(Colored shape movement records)
· · · ·

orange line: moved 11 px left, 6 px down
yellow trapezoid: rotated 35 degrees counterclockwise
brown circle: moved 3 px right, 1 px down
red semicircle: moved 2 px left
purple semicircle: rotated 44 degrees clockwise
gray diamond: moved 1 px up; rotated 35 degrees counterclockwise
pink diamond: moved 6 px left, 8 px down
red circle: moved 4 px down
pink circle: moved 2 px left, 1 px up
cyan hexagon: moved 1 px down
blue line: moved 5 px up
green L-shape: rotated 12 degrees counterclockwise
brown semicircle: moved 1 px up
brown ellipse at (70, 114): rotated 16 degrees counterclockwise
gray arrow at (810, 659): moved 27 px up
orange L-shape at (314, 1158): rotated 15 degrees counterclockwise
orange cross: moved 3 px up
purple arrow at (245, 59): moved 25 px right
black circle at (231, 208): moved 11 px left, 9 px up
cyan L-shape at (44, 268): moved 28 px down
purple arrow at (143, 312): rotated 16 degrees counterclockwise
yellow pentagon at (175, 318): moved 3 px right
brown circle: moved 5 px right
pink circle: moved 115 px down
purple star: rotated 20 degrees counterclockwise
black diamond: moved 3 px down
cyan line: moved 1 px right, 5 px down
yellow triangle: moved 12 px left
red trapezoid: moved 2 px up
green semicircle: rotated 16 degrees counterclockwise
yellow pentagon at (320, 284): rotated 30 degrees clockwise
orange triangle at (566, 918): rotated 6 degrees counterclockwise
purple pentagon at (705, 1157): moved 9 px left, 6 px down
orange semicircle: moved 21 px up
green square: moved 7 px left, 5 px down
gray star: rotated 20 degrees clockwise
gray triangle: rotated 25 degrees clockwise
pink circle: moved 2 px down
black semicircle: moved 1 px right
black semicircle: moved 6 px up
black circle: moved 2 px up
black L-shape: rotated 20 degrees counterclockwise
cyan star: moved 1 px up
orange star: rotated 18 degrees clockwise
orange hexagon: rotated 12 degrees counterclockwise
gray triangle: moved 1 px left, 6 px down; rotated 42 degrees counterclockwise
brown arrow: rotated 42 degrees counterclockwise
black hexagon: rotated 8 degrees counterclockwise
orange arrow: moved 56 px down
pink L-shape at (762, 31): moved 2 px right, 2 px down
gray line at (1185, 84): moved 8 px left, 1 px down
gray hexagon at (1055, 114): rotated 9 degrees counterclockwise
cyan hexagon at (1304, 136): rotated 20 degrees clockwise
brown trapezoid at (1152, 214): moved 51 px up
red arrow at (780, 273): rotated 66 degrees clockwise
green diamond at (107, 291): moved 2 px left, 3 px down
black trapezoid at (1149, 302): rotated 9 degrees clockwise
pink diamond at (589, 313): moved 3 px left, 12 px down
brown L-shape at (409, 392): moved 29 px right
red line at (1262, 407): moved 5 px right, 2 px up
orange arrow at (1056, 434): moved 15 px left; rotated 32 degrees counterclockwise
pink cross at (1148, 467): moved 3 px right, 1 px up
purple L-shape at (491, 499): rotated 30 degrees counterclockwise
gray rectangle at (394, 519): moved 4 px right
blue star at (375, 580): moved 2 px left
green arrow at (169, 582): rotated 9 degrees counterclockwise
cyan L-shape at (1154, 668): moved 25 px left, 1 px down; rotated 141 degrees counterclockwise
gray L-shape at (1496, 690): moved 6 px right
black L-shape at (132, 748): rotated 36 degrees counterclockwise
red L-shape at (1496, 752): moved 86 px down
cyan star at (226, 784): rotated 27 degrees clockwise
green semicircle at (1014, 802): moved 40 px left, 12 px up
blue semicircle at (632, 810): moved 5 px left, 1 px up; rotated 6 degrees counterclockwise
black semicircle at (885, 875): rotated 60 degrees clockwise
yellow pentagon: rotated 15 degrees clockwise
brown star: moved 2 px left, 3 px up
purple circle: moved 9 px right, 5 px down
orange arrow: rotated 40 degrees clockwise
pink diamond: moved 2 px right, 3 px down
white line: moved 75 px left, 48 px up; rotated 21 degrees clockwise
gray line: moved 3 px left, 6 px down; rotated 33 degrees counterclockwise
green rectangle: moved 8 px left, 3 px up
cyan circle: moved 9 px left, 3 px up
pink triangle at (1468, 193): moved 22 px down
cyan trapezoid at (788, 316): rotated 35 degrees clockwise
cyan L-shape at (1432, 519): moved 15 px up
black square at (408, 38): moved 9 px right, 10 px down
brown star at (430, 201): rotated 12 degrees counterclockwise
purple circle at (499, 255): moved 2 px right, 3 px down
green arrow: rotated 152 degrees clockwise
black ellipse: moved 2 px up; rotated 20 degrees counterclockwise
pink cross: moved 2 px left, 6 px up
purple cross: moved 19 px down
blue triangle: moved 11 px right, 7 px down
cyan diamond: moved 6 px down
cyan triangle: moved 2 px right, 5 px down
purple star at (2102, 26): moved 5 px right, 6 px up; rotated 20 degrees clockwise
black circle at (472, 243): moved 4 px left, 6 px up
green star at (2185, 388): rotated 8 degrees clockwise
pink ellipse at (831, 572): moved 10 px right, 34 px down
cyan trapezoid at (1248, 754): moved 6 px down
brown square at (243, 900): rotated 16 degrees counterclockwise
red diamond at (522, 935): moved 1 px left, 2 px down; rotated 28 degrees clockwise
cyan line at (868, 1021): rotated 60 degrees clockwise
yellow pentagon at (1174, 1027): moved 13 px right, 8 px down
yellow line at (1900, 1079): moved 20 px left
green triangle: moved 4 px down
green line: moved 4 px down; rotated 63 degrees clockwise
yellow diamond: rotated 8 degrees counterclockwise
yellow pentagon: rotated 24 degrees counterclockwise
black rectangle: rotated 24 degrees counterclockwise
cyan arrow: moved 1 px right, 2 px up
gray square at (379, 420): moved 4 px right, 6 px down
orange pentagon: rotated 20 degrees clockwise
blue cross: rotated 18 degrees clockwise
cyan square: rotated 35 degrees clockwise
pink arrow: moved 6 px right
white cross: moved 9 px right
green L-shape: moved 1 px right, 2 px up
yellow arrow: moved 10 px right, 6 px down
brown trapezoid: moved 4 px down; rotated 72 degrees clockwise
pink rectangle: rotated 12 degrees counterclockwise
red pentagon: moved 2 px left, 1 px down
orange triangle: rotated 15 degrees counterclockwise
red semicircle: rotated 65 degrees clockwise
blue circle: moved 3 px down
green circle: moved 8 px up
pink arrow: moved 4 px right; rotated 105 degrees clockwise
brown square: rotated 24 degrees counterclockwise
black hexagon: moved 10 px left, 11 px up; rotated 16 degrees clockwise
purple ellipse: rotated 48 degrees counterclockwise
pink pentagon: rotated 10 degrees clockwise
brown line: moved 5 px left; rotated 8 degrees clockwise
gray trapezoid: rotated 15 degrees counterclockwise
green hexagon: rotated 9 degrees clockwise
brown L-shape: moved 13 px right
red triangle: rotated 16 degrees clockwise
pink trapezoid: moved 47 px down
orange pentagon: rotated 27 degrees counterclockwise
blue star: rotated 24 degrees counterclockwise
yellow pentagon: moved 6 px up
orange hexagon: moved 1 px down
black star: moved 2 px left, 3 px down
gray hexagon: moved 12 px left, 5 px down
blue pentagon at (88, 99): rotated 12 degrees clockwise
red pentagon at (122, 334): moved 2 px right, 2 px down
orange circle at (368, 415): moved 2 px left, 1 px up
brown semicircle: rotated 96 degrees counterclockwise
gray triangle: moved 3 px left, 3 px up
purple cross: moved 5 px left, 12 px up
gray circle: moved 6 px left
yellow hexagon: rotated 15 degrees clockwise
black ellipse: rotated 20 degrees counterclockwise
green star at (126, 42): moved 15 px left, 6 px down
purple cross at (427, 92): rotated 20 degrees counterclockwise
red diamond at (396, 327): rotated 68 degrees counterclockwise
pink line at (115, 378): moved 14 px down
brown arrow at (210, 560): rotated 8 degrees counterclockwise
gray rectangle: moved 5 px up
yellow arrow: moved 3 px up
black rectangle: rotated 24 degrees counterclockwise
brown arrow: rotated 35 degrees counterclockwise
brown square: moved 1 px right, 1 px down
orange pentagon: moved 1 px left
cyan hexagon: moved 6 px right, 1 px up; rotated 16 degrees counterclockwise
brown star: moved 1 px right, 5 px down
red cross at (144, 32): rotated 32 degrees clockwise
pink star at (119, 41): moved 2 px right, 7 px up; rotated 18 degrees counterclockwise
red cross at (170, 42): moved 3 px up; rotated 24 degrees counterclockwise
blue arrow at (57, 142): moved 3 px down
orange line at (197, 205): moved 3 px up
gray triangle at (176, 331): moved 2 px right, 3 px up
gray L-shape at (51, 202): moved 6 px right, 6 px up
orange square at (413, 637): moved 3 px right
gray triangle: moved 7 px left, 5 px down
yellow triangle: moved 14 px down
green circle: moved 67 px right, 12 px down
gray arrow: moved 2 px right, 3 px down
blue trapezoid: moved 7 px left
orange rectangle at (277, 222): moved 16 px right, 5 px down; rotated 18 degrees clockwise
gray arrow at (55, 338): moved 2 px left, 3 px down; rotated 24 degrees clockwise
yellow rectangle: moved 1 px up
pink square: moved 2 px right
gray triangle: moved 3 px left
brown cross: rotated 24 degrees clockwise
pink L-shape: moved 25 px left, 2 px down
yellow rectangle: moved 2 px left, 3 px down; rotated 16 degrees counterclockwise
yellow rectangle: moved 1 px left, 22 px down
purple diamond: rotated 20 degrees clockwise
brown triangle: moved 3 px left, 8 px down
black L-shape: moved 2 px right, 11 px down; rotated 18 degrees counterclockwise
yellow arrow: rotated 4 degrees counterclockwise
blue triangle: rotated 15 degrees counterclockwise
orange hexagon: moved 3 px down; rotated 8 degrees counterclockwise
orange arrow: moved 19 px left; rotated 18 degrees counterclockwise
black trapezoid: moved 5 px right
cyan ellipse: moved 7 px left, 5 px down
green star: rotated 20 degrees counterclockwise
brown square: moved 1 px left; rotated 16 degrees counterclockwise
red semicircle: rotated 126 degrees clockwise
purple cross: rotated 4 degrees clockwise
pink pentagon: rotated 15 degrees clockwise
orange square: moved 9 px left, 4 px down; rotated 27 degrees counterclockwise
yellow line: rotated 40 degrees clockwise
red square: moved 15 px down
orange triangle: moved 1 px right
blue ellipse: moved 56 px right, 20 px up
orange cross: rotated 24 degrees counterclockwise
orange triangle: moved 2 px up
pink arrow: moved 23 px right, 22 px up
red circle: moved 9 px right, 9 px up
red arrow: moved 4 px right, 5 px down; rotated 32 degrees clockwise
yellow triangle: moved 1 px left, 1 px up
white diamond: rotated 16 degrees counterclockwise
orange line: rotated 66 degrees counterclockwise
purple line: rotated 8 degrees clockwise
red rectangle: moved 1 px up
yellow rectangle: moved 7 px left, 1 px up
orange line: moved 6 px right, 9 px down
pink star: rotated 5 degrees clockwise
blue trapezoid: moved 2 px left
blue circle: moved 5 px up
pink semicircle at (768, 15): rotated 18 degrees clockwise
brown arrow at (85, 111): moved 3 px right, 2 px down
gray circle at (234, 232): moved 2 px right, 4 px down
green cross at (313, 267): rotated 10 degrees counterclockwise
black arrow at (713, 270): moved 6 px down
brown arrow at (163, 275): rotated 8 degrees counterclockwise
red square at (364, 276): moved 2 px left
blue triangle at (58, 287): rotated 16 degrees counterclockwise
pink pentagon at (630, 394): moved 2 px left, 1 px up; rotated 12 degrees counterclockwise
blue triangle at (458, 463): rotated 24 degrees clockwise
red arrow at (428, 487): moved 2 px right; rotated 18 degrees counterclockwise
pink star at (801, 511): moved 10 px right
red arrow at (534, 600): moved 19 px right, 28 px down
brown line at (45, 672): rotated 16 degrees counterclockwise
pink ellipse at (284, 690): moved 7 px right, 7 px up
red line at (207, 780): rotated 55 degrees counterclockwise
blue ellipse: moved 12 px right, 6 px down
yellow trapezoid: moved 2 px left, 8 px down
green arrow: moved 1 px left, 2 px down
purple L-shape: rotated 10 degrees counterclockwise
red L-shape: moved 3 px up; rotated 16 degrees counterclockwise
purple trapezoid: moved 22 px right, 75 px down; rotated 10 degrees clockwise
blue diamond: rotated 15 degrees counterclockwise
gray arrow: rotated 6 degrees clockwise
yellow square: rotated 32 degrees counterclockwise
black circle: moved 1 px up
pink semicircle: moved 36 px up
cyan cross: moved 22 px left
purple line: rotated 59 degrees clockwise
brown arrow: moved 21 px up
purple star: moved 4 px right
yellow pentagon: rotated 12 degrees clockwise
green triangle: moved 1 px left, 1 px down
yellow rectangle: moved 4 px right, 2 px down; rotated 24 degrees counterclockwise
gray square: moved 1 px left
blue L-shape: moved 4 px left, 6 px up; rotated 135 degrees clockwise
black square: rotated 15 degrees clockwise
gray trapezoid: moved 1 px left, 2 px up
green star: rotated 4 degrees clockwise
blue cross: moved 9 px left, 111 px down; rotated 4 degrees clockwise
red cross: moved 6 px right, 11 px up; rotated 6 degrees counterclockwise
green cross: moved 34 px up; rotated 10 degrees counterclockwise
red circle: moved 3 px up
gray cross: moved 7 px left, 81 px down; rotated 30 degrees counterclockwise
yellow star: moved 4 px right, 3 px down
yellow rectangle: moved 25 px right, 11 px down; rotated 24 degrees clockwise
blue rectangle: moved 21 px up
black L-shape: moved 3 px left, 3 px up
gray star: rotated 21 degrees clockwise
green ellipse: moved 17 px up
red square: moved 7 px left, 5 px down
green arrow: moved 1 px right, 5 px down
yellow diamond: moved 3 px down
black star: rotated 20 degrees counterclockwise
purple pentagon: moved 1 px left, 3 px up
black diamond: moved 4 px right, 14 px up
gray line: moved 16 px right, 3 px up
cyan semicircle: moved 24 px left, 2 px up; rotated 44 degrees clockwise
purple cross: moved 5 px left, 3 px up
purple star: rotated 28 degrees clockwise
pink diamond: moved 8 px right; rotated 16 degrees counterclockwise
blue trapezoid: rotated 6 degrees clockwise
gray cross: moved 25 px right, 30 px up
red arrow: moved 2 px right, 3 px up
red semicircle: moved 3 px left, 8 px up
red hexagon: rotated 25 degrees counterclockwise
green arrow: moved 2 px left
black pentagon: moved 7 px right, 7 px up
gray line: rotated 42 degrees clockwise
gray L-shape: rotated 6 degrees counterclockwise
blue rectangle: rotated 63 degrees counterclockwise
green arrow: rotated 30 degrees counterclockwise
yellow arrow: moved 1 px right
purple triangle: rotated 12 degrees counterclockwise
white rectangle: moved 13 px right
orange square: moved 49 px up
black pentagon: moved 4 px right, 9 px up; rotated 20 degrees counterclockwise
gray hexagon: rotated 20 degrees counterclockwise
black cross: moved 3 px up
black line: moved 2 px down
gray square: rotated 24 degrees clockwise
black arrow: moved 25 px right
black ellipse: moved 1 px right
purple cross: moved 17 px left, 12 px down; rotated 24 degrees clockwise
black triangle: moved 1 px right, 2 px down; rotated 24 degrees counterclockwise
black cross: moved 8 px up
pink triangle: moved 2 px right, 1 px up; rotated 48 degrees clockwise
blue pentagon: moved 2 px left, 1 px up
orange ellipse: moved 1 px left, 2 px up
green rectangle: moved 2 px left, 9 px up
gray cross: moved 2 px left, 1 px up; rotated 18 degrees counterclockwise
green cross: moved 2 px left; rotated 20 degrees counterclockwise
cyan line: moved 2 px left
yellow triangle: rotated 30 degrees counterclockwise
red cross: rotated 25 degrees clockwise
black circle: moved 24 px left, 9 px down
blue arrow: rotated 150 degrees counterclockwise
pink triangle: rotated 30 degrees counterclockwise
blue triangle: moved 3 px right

· · · ·

What this task involves: Would you copy every line of the entries that includes the word "white"?

Task result:
white line: moved 75 px left, 48 px up; rotated 21 degrees clockwise
white cross: moved 9 px right
white diamond: rotated 16 degrees counterclockwise
white rectangle: moved 13 px right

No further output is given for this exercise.